START Raw data

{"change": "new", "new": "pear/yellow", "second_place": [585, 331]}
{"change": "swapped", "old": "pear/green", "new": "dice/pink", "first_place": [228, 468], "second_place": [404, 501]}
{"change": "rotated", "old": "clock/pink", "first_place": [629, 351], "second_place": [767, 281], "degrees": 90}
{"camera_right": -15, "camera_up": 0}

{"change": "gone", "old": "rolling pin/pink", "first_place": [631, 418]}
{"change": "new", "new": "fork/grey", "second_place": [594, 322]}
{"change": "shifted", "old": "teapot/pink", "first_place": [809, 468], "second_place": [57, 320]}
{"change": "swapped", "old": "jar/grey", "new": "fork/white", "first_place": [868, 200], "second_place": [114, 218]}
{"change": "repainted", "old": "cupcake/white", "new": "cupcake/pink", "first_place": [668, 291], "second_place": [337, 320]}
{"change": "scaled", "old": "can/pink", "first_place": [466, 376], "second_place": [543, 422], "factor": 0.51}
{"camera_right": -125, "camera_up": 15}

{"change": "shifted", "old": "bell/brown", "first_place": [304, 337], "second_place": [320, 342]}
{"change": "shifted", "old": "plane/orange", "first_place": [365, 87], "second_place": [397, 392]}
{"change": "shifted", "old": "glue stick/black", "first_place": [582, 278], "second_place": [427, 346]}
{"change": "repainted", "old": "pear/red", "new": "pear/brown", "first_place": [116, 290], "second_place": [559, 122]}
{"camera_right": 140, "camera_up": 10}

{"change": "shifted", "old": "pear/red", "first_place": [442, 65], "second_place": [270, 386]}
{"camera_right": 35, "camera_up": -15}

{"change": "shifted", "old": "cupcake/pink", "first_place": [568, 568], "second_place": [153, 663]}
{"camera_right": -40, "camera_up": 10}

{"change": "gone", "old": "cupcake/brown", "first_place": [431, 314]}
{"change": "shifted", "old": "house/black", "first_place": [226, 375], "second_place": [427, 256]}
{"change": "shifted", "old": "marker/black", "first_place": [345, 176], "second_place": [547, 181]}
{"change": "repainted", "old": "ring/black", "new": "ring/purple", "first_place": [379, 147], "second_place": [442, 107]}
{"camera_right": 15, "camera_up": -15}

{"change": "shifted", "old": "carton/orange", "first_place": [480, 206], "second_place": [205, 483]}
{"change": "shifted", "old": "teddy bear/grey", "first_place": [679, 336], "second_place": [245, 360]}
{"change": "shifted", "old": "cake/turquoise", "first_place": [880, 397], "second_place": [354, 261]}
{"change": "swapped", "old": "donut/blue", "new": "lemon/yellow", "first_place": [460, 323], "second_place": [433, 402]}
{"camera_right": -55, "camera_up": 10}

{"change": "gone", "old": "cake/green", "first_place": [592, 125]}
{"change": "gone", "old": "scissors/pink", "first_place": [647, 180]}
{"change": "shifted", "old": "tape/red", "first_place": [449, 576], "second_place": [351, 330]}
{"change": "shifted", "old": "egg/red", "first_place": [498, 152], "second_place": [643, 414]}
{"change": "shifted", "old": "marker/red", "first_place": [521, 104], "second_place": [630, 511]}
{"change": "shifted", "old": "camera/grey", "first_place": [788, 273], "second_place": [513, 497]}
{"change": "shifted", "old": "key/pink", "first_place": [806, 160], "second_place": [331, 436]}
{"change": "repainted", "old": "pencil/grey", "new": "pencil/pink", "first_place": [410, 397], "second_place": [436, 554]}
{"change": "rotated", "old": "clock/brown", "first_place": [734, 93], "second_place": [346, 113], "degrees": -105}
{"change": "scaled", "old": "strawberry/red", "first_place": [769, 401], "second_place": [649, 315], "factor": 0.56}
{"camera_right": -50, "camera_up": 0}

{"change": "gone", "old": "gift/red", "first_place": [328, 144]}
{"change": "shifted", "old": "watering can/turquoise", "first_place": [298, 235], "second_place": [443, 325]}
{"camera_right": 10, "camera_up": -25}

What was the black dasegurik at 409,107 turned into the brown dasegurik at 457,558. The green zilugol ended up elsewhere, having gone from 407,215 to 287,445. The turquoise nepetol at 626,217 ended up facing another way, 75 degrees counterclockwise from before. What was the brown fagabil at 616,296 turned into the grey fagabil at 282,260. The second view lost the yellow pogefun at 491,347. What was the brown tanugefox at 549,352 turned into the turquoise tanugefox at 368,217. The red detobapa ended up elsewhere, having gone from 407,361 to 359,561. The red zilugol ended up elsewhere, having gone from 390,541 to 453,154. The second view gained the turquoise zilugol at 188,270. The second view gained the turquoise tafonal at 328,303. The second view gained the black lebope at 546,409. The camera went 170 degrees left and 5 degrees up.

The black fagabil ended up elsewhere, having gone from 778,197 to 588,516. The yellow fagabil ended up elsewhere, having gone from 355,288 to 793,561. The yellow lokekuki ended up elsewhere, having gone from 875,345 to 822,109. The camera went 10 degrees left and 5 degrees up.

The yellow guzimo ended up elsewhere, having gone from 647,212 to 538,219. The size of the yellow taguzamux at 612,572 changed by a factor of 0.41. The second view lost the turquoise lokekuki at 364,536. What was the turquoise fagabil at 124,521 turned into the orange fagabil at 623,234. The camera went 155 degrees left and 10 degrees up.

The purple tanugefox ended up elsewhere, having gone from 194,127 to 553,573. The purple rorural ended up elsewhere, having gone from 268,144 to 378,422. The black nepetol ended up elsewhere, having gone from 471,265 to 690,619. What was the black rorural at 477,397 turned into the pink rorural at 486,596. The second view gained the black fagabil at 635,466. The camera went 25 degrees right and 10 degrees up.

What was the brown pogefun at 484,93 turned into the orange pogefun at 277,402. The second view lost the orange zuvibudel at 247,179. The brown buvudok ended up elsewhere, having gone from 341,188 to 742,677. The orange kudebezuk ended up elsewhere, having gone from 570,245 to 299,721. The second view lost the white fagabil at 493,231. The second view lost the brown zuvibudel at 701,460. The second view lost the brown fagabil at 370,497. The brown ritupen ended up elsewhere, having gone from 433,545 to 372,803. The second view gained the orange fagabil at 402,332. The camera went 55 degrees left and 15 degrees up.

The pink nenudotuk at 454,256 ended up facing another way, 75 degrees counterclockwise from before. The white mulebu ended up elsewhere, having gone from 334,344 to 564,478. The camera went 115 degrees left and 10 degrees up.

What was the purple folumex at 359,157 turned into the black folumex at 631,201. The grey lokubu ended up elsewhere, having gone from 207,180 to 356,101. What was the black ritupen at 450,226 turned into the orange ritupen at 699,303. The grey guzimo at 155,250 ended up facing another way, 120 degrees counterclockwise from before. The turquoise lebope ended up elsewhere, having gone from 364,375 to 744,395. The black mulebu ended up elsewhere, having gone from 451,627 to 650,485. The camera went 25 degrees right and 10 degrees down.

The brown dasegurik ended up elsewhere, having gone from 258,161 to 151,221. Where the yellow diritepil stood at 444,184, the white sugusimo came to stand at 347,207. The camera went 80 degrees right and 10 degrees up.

END Raw data

The whole listing above is to be restated word for word.

{"change": "new", "new": "pear/yellow", "second_place": [585, 331]}
{"change": "swapped", "old": "pear/green", "new": "dice/pink", "first_place": [228, 468], "second_place": [404, 501]}
{"change": "rotated", "old": "clock/pink", "first_place": [629, 351], "second_place": [767, 281], "degrees": 90}
{"camera_right": -15, "camera_up": 0}

{"change": "gone", "old": "rolling pin/pink", "first_place": [631, 418]}
{"change": "new", "new": "fork/grey", "second_place": [594, 322]}
{"change": "shifted", "old": "teapot/pink", "first_place": [809, 468], "second_place": [57, 320]}
{"change": "swapped", "old": "jar/grey", "new": "fork/white", "first_place": [868, 200], "second_place": [114, 218]}
{"change": "repainted", "old": "cupcake/white", "new": "cupcake/pink", "first_place": [668, 291], "second_place": [337, 320]}
{"change": "scaled", "old": "can/pink", "first_place": [466, 376], "second_place": [543, 422], "factor": 0.51}
{"camera_right": -125, "camera_up": 15}

{"change": "shifted", "old": "bell/brown", "first_place": [304, 337], "second_place": [320, 342]}
{"change": "shifted", "old": "plane/orange", "first_place": [365, 87], "second_place": [397, 392]}
{"change": "shifted", "old": "glue stick/black", "first_place": [582, 278], "second_place": [427, 346]}
{"change": "repainted", "old": "pear/red", "new": "pear/brown", "first_place": [116, 290], "second_place": [559, 122]}
{"camera_right": 140, "camera_up": 10}

{"change": "shifted", "old": "pear/red", "first_place": [442, 65], "second_place": [270, 386]}
{"camera_right": 35, "camera_up": -15}

{"change": "shifted", "old": "cupcake/pink", "first_place": [568, 568], "second_place": [153, 663]}
{"camera_right": -40, "camera_up": 10}

{"change": "gone", "old": "cupcake/brown", "first_place": [431, 314]}
{"change": "shifted", "old": "house/black", "first_place": [226, 375], "second_place": [427, 256]}
{"change": "shifted", "old": "marker/black", "first_place": [345, 176], "second_place": [547, 181]}
{"change": "repainted", "old": "ring/black", "new": "ring/purple", "first_place": [379, 147], "second_place": [442, 107]}
{"camera_right": 15, "camera_up": -15}

{"change": "shifted", "old": "carton/orange", "first_place": [480, 206], "second_place": [205, 483]}
{"change": "shifted", "old": "teddy bear/grey", "first_place": [679, 336], "second_place": [245, 360]}
{"change": "shifted", "old": "cake/turquoise", "first_place": [880, 397], "second_place": [354, 261]}
{"change": "swapped", "old": "donut/blue", "new": "lemon/yellow", "first_place": [460, 323], "second_place": [433, 402]}
{"camera_right": -55, "camera_up": 10}

{"change": "gone", "old": "cake/green", "first_place": [592, 125]}
{"change": "gone", "old": "scissors/pink", "first_place": [647, 180]}
{"change": "shifted", "old": "tape/red", "first_place": [449, 576], "second_place": [351, 330]}
{"change": "shifted", "old": "egg/red", "first_place": [498, 152], "second_place": [643, 414]}
{"change": "shifted", "old": "marker/red", "first_place": [521, 104], "second_place": [630, 511]}
{"change": "shifted", "old": "camera/grey", "first_place": [788, 273], "second_place": [513, 497]}
{"change": "shifted", "old": "key/pink", "first_place": [806, 160], "second_place": [331, 436]}
{"change": "repainted", "old": "pencil/grey", "new": "pencil/pink", "first_place": [410, 397], "second_place": [436, 554]}
{"change": "rotated", "old": "clock/brown", "first_place": [734, 93], "second_place": [346, 113], "degrees": -105}
{"change": "scaled", "old": "strawberry/red", "first_place": [769, 401], "second_place": [649, 315], "factor": 0.56}
{"camera_right": -50, "camera_up": 0}

{"change": "gone", "old": "gift/red", "first_place": [328, 144]}
{"change": "shifted", "old": "watering can/turquoise", "first_place": [298, 235], "second_place": [443, 325]}
{"camera_right": 10, "camera_up": -25}

What was the black dasegurik at 409,107 turned into the brown dasegurik at 457,558. The green zilugol ended up elsewhere, having gone from 407,215 to 287,445. The turquoise nepetol at 626,217 ended up facing another way, 75 degrees counterclockwise from before. What was the brown fagabil at 616,296 turned into the grey fagabil at 282,260. The second view lost the yellow pogefun at 491,347. What was the brown tanugefox at 549,352 turned into the turquoise tanugefox at 368,217. The red detobapa ended up elsewhere, having gone from 407,361 to 359,561. The red zilugol ended up elsewhere, having gone from 390,541 to 453,154. The second view gained the turquoise zilugol at 188,270. The second view gained the turquoise tafonal at 328,303. The second view gained the black lebope at 546,409. The camera went 170 degrees left and 5 degrees up.

The black fagabil ended up elsewhere, having gone from 778,197 to 588,516. The yellow fagabil ended up elsewhere, having gone from 355,288 to 793,561. The yellow lokekuki ended up elsewhere, having gone from 875,345 to 822,109. The camera went 10 degrees left and 5 degrees up.

The yellow guzimo ended up elsewhere, having gone from 647,212 to 538,219. The size of the yellow taguzamux at 612,572 changed by a factor of 0.41. The second view lost the turquoise lokekuki at 364,536. What was the turquoise fagabil at 124,521 turned into the orange fagabil at 623,234. The camera went 155 degrees left and 10 degrees up.

The purple tanugefox ended up elsewhere, having gone from 194,127 to 553,573. The purple rorural ended up elsewhere, having gone from 268,144 to 378,422. The black nepetol ended up elsewhere, having gone from 471,265 to 690,619. What was the black rorural at 477,397 turned into the pink rorural at 486,596. The second view gained the black fagabil at 635,466. The camera went 25 degrees right and 10 degrees up.

What was the brown pogefun at 484,93 turned into the orange pogefun at 277,402. The second view lost the orange zuvibudel at 247,179. The brown buvudok ended up elsewhere, having gone from 341,188 to 742,677. The orange kudebezuk ended up elsewhere, having gone from 570,245 to 299,721. The second view lost the white fagabil at 493,231. The second view lost the brown zuvibudel at 701,460. The second view lost the brown fagabil at 370,497. The brown ritupen ended up elsewhere, having gone from 433,545 to 372,803. The second view gained the orange fagabil at 402,332. The camera went 55 degrees left and 15 degrees up.

The pink nenudotuk at 454,256 ended up facing another way, 75 degrees counterclockwise from before. The white mulebu ended up elsewhere, having gone from 334,344 to 564,478. The camera went 115 degrees left and 10 degrees up.

What was the purple folumex at 359,157 turned into the black folumex at 631,201. The grey lokubu ended up elsewhere, having gone from 207,180 to 356,101. What was the black ritupen at 450,226 turned into the orange ritupen at 699,303. The grey guzimo at 155,250 ended up facing another way, 120 degrees counterclockwise from before. The turquoise lebope ended up elsewhere, having gone from 364,375 to 744,395. The black mulebu ended up elsewhere, having gone from 451,627 to 650,485. The camera went 25 degrees right and 10 degrees down.

The brown dasegurik ended up elsewhere, having gone from 258,161 to 151,221. Where the yellow diritepil stood at 444,184, the white sugusimo came to stand at 347,207. The camera went 80 degrees right and 10 degrees up.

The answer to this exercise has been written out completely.